- [TRY IT]: In the material below, the lines between the one holding "[(359,363),(342,378),(375,413),(392,400),(359,363)]" and the one holding "[(369,408),(352,425),(388,462),(405,446),(369,408)]", inclusive, are to be set down word for word. Pictures stay out.

- [SOURCE RECORDS]:
===

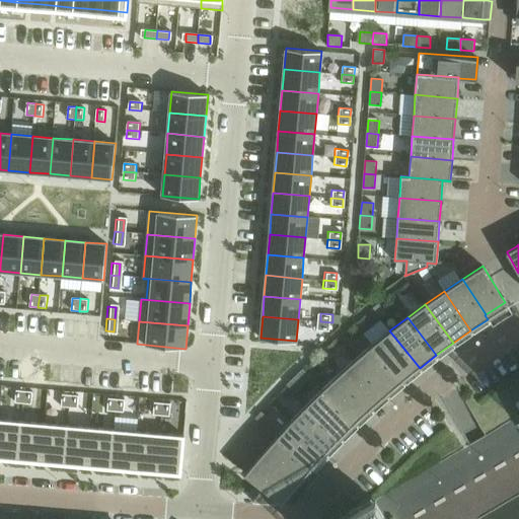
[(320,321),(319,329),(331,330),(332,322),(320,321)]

===

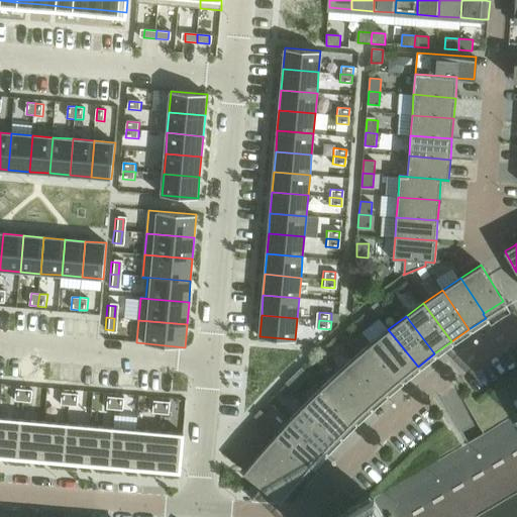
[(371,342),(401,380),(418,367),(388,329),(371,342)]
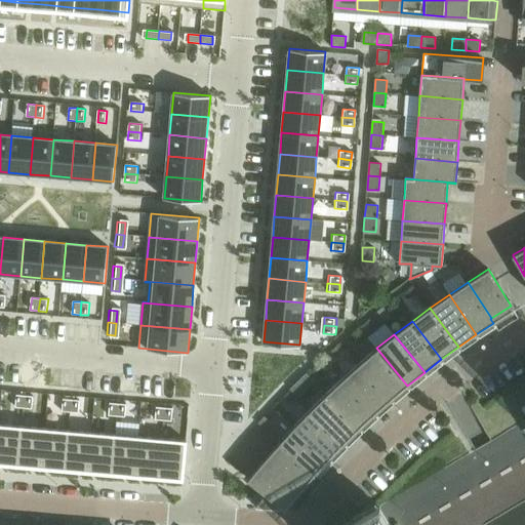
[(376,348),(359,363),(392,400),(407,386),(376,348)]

===

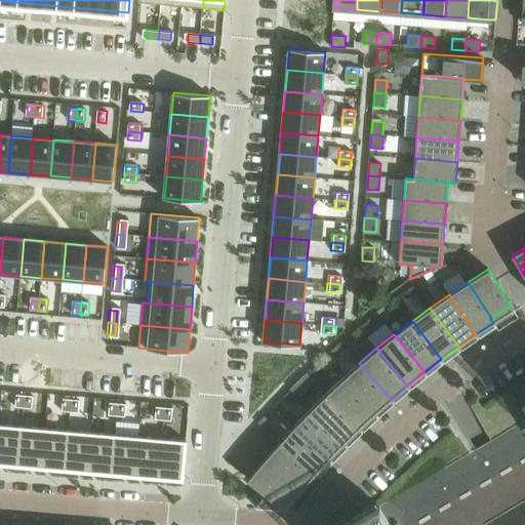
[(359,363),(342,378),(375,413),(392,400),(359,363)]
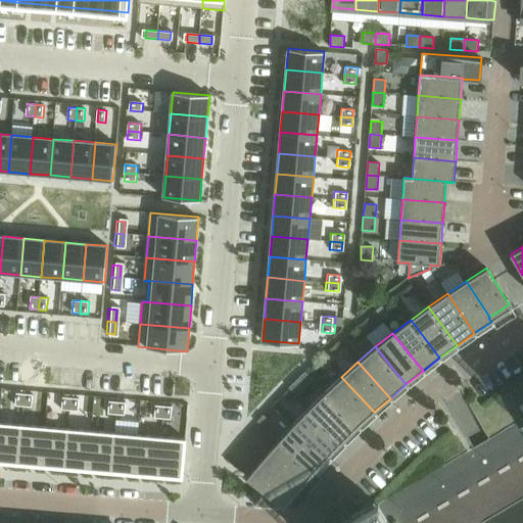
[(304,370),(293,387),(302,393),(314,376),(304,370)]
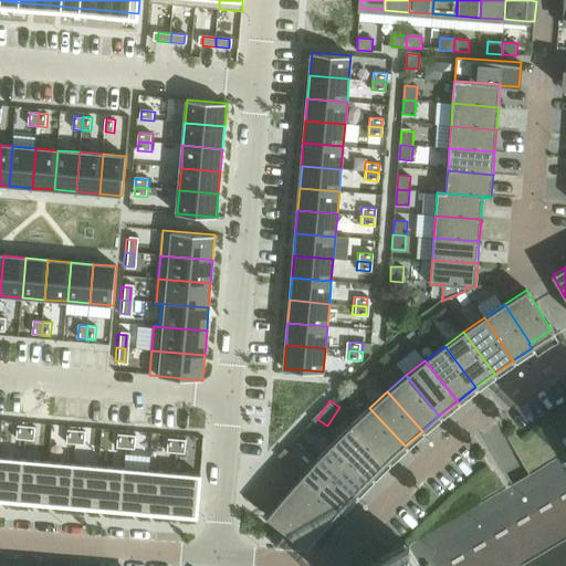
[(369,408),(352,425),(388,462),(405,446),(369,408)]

===

- [WRITTEN SOLUTION]:
[(359,363),(342,378),(375,413),(392,400),(359,363)]
[(304,370),(293,387),(302,393),(314,376),(304,370)]
[(369,408),(352,425),(388,462),(405,446),(369,408)]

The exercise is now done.